— Directions for this task —
If a line in the entries below includes the string "zener", copy it out.

— Records to process —

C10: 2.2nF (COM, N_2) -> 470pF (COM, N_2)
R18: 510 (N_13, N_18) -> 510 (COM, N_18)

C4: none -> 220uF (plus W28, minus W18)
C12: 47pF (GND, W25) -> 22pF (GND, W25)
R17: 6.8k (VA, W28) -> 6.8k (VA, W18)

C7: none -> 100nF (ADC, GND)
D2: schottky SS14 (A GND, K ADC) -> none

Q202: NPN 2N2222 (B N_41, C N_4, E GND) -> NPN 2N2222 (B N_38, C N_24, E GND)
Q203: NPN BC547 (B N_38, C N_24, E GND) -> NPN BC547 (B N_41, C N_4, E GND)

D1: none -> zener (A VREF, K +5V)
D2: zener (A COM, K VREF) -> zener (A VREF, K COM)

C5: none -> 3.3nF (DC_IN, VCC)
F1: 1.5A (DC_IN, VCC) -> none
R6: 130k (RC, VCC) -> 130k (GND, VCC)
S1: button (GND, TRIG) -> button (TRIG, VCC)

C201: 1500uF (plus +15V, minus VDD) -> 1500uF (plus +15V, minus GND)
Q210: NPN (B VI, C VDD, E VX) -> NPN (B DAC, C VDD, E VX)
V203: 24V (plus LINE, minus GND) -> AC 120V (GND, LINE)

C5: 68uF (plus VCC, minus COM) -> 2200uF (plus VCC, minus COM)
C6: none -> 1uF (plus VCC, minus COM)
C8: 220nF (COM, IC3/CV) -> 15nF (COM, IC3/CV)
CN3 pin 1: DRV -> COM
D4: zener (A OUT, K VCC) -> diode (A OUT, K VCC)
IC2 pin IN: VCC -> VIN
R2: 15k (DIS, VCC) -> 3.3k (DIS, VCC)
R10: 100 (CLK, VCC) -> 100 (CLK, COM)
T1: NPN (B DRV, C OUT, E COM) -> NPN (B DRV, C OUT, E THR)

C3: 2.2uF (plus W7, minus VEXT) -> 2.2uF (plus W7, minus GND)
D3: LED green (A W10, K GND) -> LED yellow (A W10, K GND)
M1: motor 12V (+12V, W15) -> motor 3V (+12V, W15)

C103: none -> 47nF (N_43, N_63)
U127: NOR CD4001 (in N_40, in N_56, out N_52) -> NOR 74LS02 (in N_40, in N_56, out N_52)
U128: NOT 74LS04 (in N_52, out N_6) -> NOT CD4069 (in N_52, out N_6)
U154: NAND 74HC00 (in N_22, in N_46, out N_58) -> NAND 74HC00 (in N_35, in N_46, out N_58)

— Answer below —
D1: none -> zener (A VREF, K +5V)
D2: zener (A COM, K VREF) -> zener (A VREF, K COM)
D4: zener (A OUT, K VCC) -> diode (A OUT, K VCC)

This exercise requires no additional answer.